----- Available data
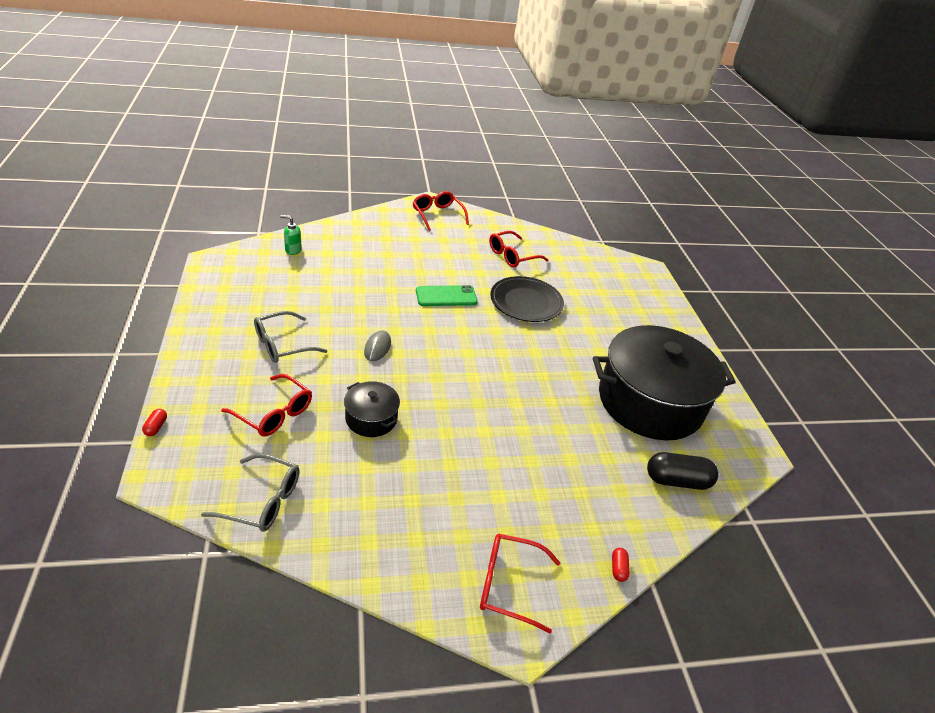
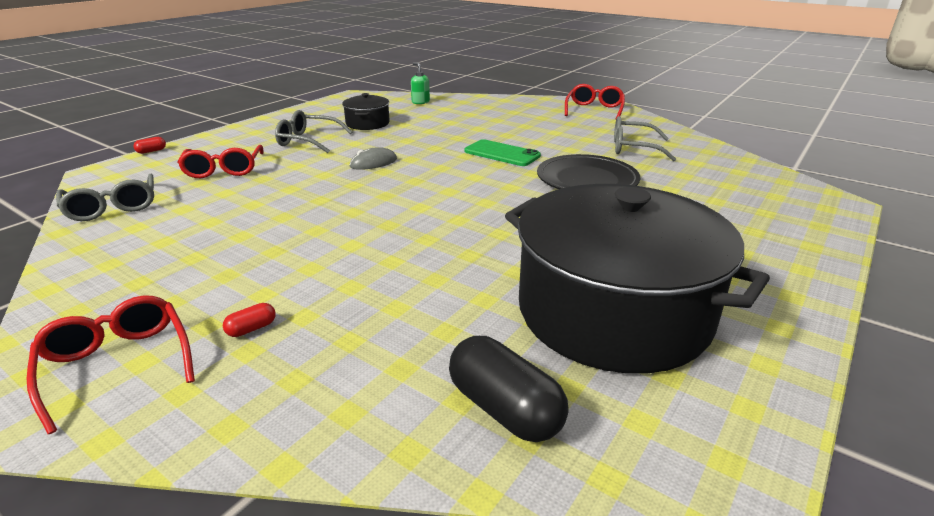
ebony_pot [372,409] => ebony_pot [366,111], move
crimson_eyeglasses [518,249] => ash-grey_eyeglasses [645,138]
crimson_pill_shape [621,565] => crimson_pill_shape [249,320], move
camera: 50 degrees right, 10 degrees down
----------
§ **Problem description**
First drop every picture, then print the data above exactly as it stands.

§ **Result of the task**
ebony_pot [372,409] => ebony_pot [366,111], move
crimson_eyeglasses [518,249] => ash-grey_eyeglasses [645,138]
crimson_pill_shape [621,565] => crimson_pill_shape [249,320], move
camera: 50 degrees right, 10 degrees down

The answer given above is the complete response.